Assigned task:
Each line of the data has to be retyped exactly as it is.
_ _ _ _ _ _ _
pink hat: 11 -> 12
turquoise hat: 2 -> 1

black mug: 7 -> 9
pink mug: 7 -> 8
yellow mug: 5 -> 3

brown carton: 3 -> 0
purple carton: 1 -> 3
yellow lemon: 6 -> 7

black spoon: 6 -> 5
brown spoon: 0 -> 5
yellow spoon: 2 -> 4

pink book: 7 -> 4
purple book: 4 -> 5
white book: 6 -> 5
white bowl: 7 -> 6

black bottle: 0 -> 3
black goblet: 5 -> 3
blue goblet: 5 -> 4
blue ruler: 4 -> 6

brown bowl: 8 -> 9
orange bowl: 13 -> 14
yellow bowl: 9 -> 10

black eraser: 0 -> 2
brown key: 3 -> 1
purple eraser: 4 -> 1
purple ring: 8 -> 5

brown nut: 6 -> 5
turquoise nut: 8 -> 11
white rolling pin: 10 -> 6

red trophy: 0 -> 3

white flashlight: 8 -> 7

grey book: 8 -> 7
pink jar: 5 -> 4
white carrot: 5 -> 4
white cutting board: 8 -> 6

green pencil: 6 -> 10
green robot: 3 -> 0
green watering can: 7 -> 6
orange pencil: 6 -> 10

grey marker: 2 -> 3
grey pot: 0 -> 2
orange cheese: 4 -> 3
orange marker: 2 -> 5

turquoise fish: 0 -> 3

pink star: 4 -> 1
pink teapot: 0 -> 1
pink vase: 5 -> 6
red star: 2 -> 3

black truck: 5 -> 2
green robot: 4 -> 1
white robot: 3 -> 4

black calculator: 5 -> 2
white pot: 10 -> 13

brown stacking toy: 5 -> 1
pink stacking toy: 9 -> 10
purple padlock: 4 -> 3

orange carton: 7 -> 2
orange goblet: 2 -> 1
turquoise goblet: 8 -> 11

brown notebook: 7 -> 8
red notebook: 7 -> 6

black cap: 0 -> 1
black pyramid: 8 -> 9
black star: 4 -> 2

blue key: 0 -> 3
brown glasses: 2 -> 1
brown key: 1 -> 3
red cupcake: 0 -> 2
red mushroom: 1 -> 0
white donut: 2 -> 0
_ _ _ _ _ _ _
Result for this exercise:
pink hat: 11 -> 12
turquoise hat: 2 -> 1

black mug: 7 -> 9
pink mug: 7 -> 8
yellow mug: 5 -> 3

brown carton: 3 -> 0
purple carton: 1 -> 3
yellow lemon: 6 -> 7

black spoon: 6 -> 5
brown spoon: 0 -> 5
yellow spoon: 2 -> 4

pink book: 7 -> 4
purple book: 4 -> 5
white book: 6 -> 5
white bowl: 7 -> 6

black bottle: 0 -> 3
black goblet: 5 -> 3
blue goblet: 5 -> 4
blue ruler: 4 -> 6

brown bowl: 8 -> 9
orange bowl: 13 -> 14
yellow bowl: 9 -> 10

black eraser: 0 -> 2
brown key: 3 -> 1
purple eraser: 4 -> 1
purple ring: 8 -> 5

brown nut: 6 -> 5
turquoise nut: 8 -> 11
white rolling pin: 10 -> 6

red trophy: 0 -> 3

white flashlight: 8 -> 7

grey book: 8 -> 7
pink jar: 5 -> 4
white carrot: 5 -> 4
white cutting board: 8 -> 6

green pencil: 6 -> 10
green robot: 3 -> 0
green watering can: 7 -> 6
orange pencil: 6 -> 10

grey marker: 2 -> 3
grey pot: 0 -> 2
orange cheese: 4 -> 3
orange marker: 2 -> 5

turquoise fish: 0 -> 3

pink star: 4 -> 1
pink teapot: 0 -> 1
pink vase: 5 -> 6
red star: 2 -> 3

black truck: 5 -> 2
green robot: 4 -> 1
white robot: 3 -> 4

black calculator: 5 -> 2
white pot: 10 -> 13

brown stacking toy: 5 -> 1
pink stacking toy: 9 -> 10
purple padlock: 4 -> 3

orange carton: 7 -> 2
orange goblet: 2 -> 1
turquoise goblet: 8 -> 11

brown notebook: 7 -> 8
red notebook: 7 -> 6

black cap: 0 -> 1
black pyramid: 8 -> 9
black star: 4 -> 2

blue key: 0 -> 3
brown glasses: 2 -> 1
brown key: 1 -> 3
red cupcake: 0 -> 2
red mushroom: 1 -> 0
white donut: 2 -> 0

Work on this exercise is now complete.